*WHAT THIS TASK INVOLVES*
An exact copy of the listing below is required, minus its pictures.

*THE DATA*

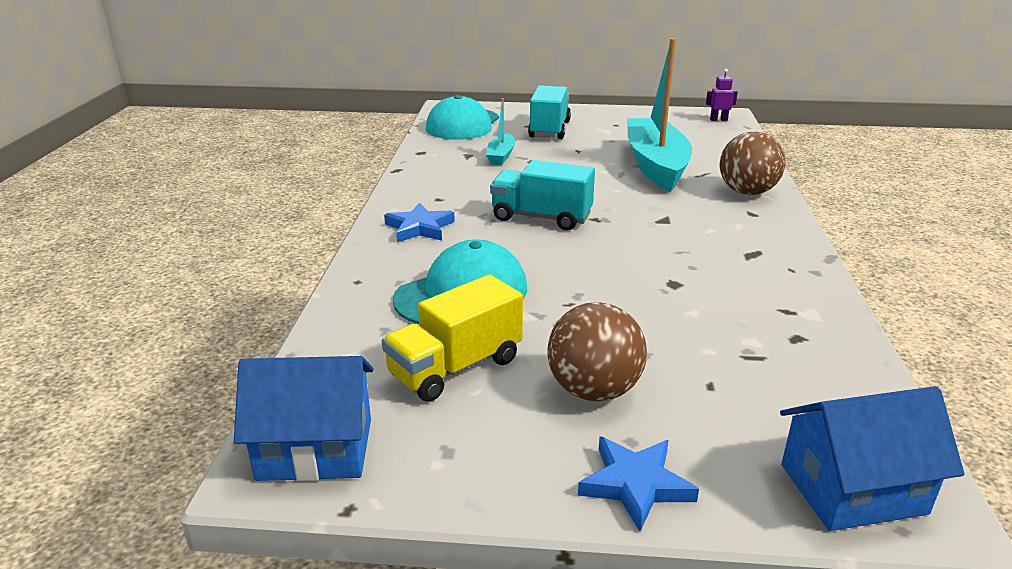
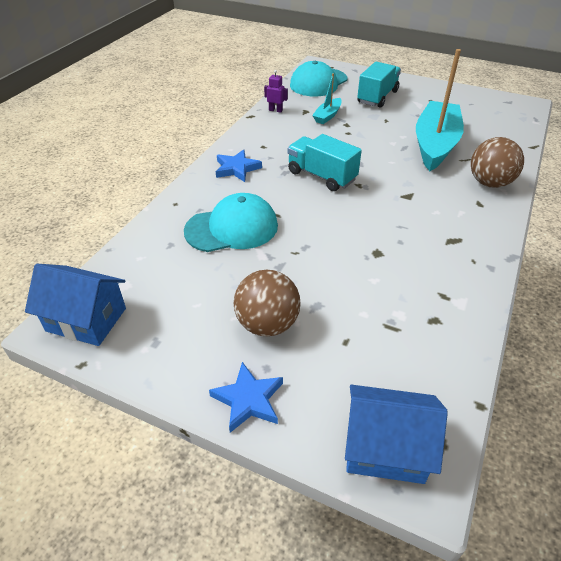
camera: 20 degrees right, 15 degrees up
(455, 367) = (195, 284): yellow truck -> none
(718, 120) = (516, 108): purple robot -> purple robot (275, 110)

*ANSWER SPACE*
camera: 20 degrees right, 15 degrees up
(455, 367) = (195, 284): yellow truck -> none
(718, 120) = (516, 108): purple robot -> purple robot (275, 110)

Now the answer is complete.